• Problem statement
The reply should reproduce every line of the data below word for word, minus any images.

Modification records

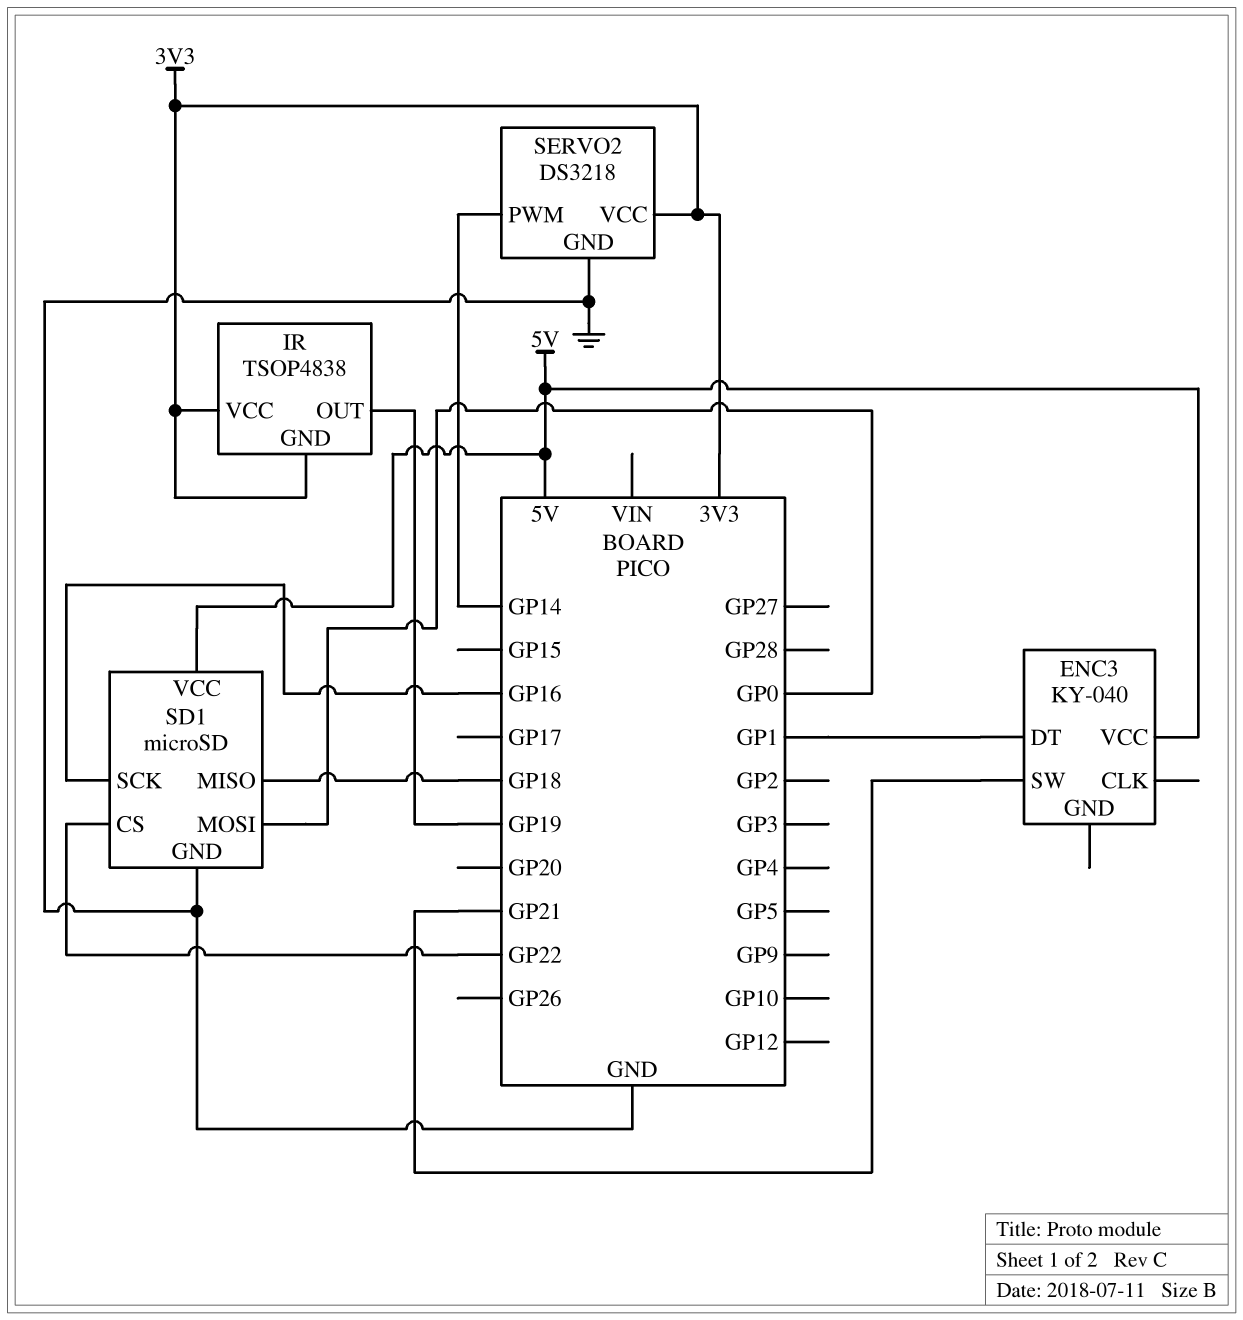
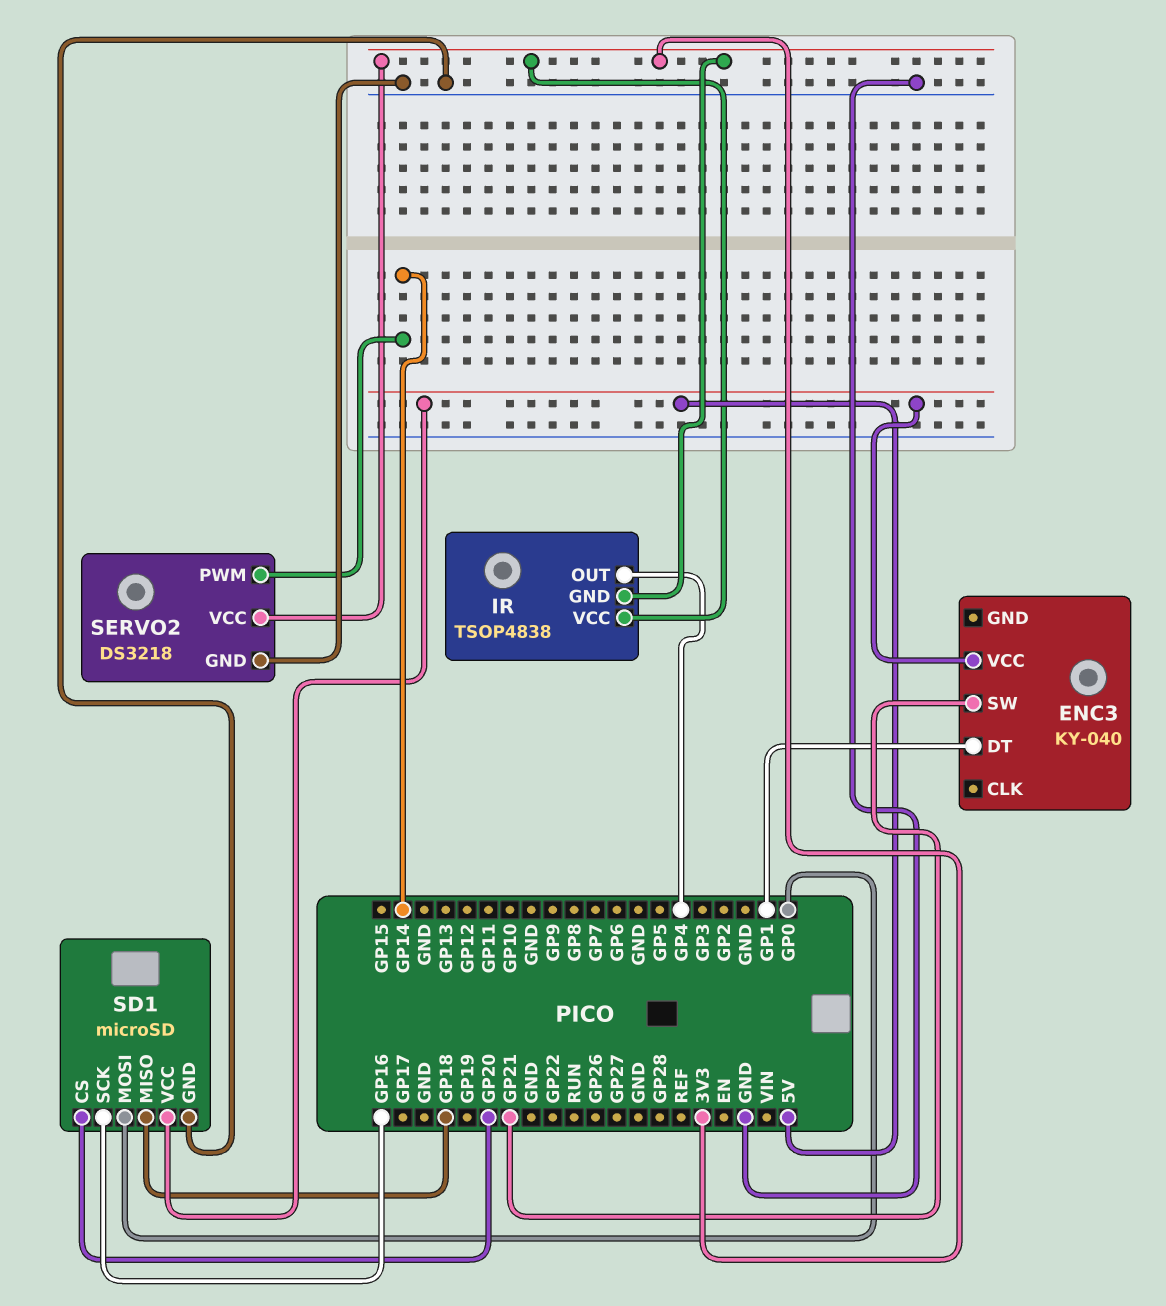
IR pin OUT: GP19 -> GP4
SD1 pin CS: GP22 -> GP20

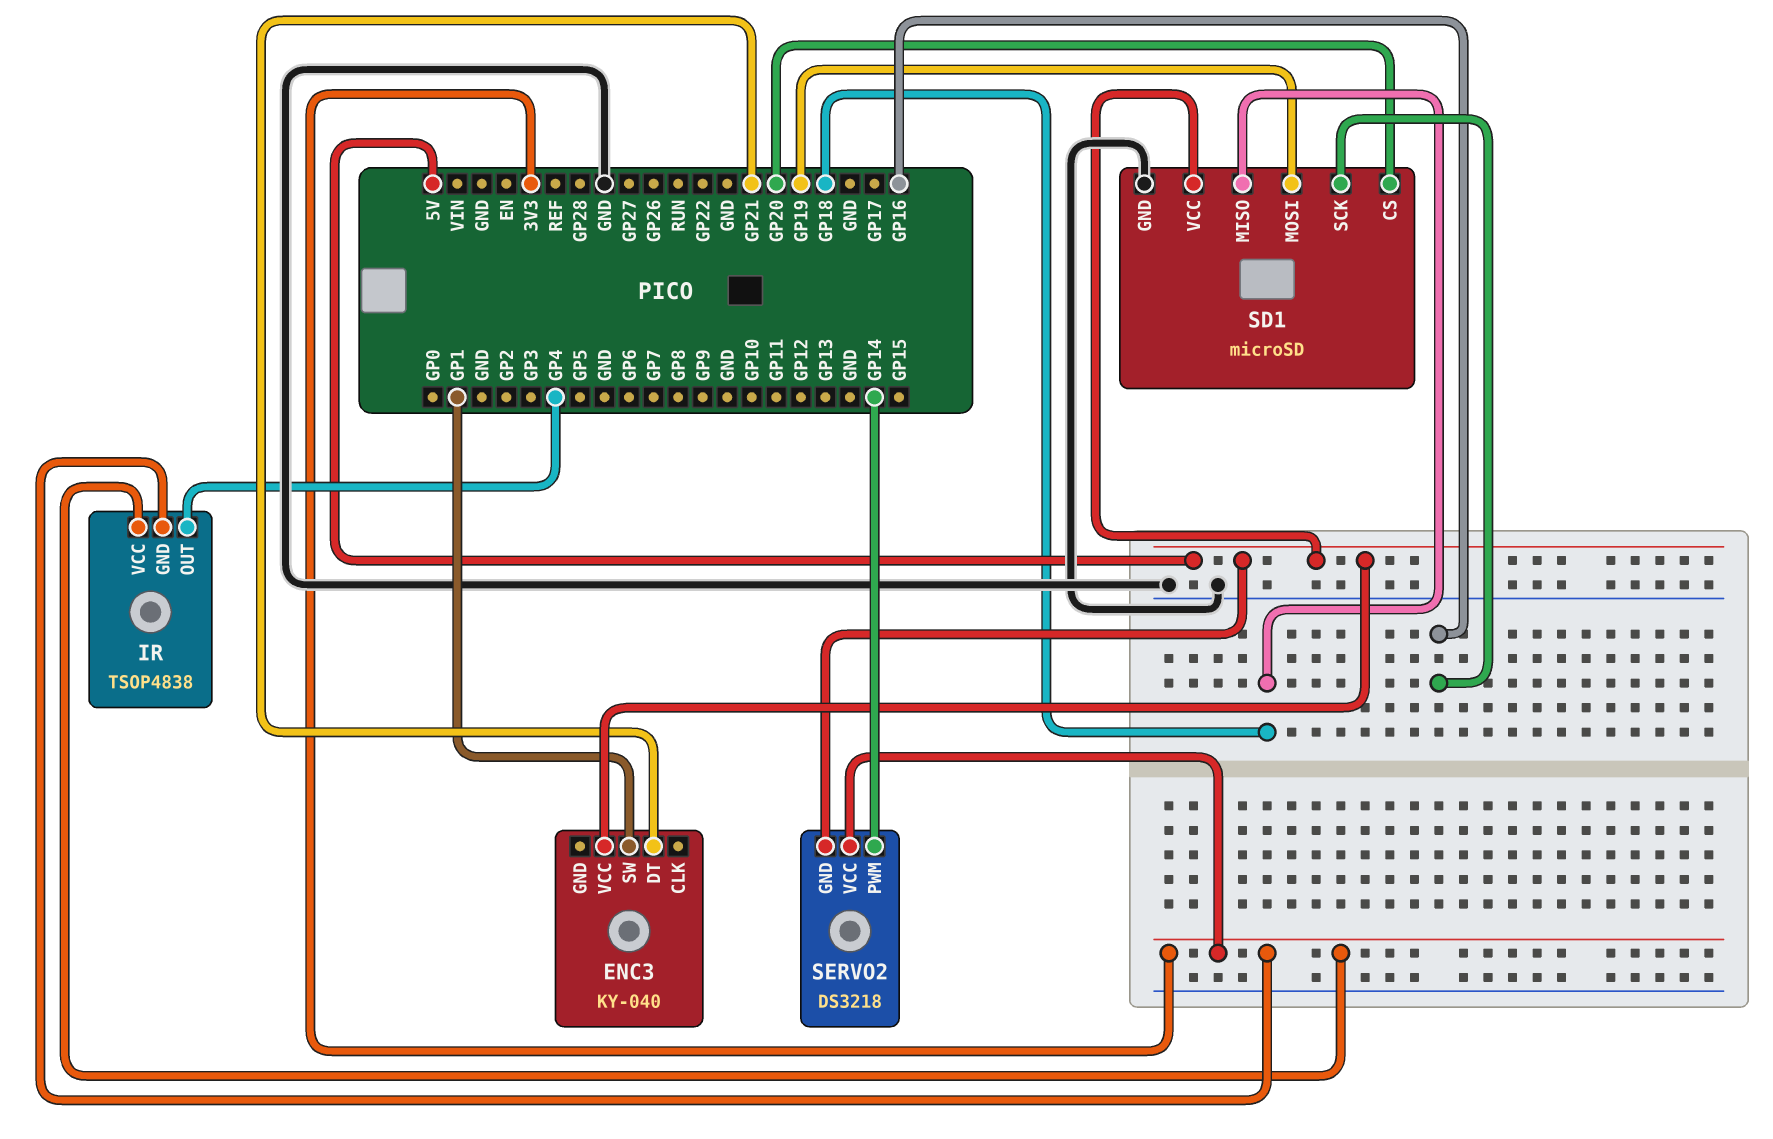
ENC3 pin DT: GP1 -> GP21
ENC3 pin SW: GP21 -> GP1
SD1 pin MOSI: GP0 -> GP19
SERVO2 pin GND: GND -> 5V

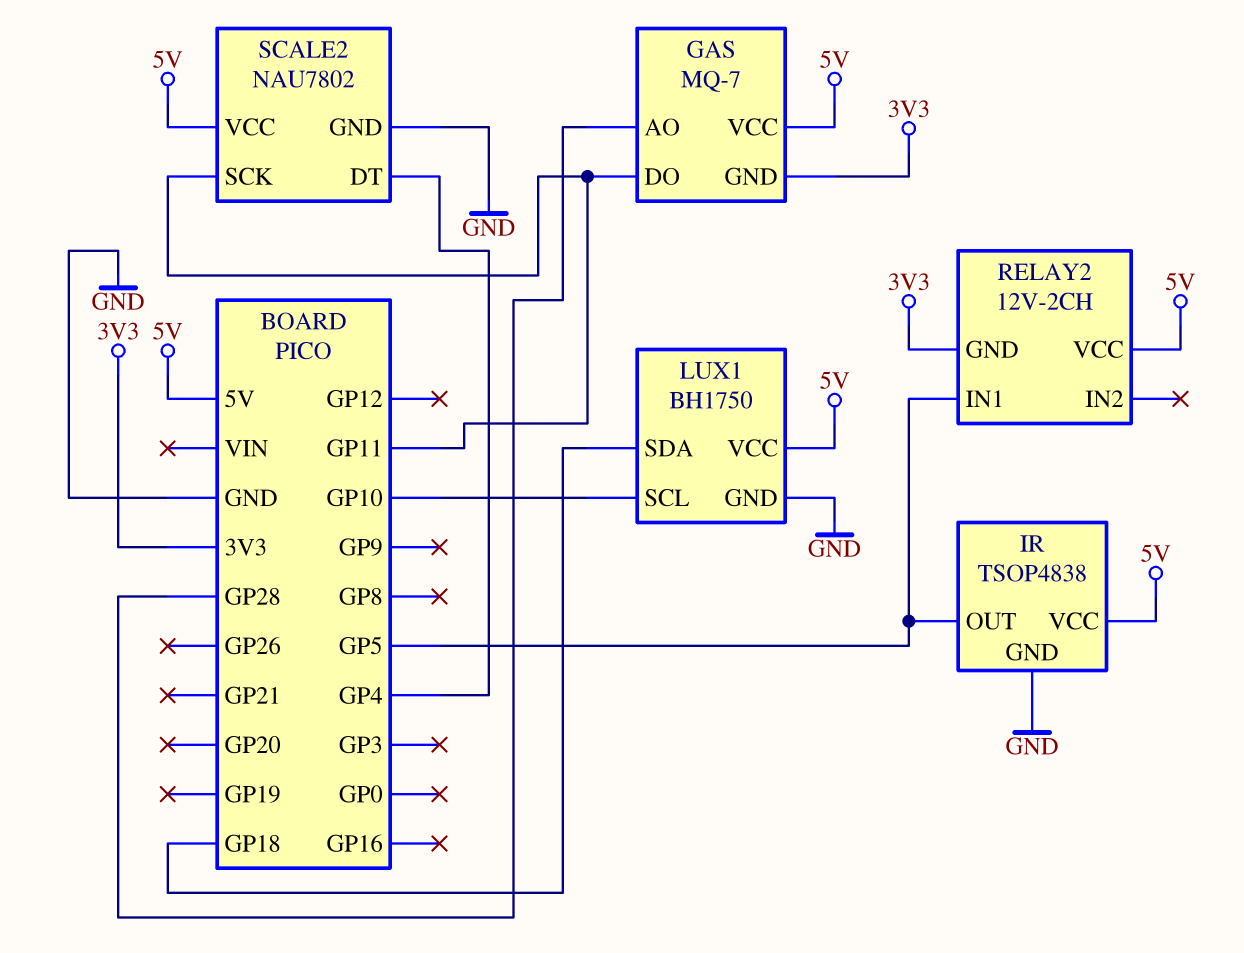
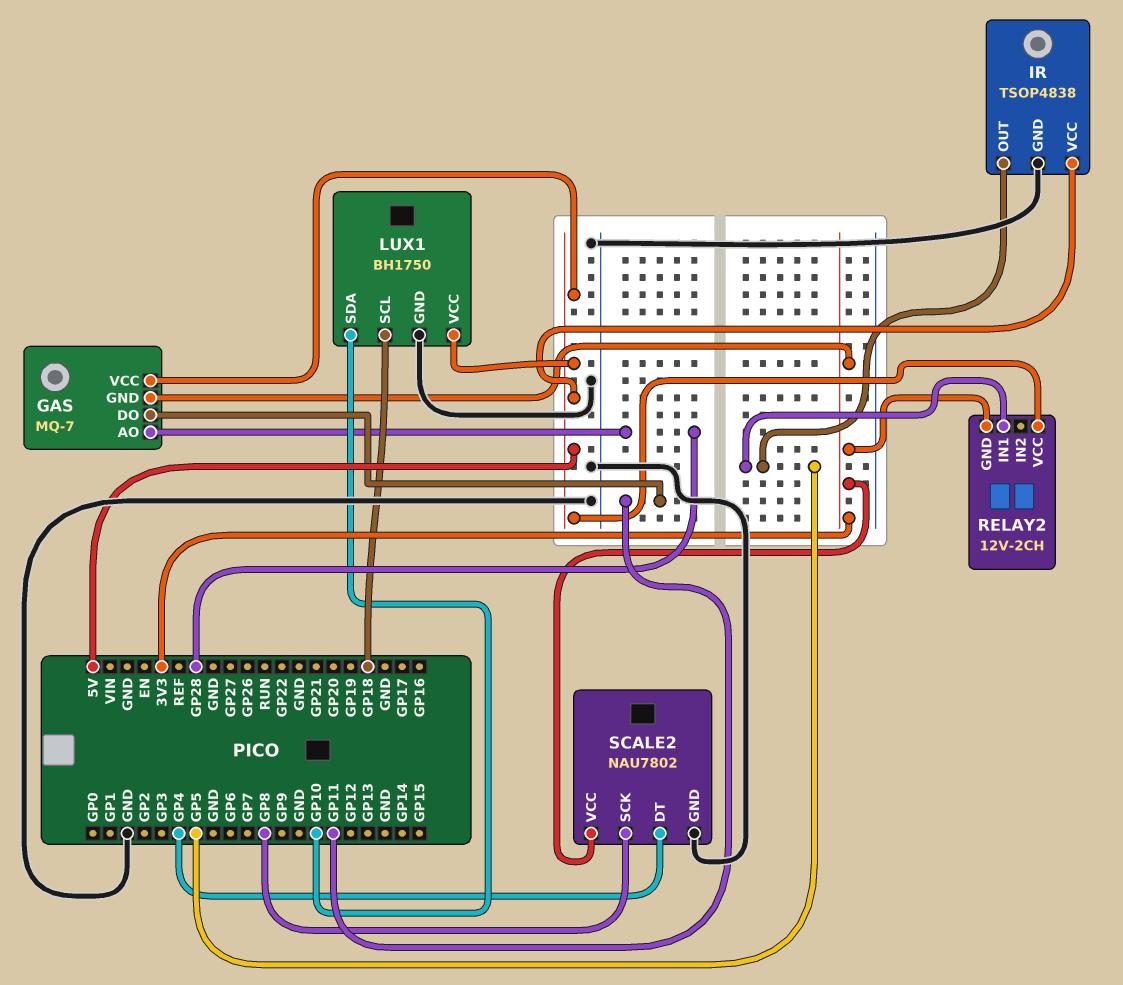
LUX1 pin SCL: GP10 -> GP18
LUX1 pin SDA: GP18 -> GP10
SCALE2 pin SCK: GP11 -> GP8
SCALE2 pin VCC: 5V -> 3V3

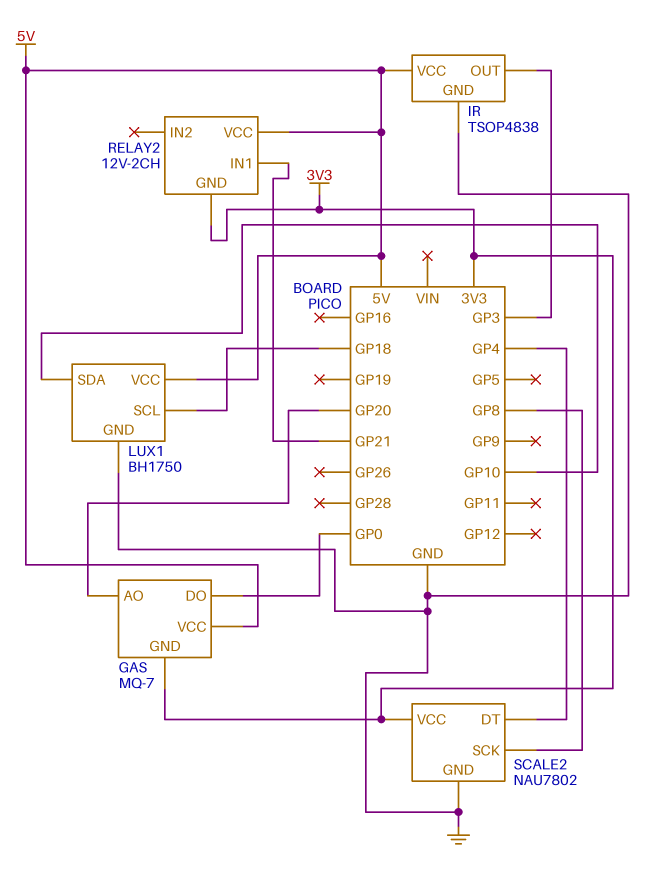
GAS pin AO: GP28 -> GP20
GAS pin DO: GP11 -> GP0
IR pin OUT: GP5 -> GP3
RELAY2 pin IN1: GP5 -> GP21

• Task output
IR pin OUT: GP19 -> GP4
SD1 pin CS: GP22 -> GP20

ENC3 pin DT: GP1 -> GP21
ENC3 pin SW: GP21 -> GP1
SD1 pin MOSI: GP0 -> GP19
SERVO2 pin GND: GND -> 5V

LUX1 pin SCL: GP10 -> GP18
LUX1 pin SDA: GP18 -> GP10
SCALE2 pin SCK: GP11 -> GP8
SCALE2 pin VCC: 5V -> 3V3

GAS pin AO: GP28 -> GP20
GAS pin DO: GP11 -> GP0
IR pin OUT: GP5 -> GP3
RELAY2 pin IN1: GP5 -> GP21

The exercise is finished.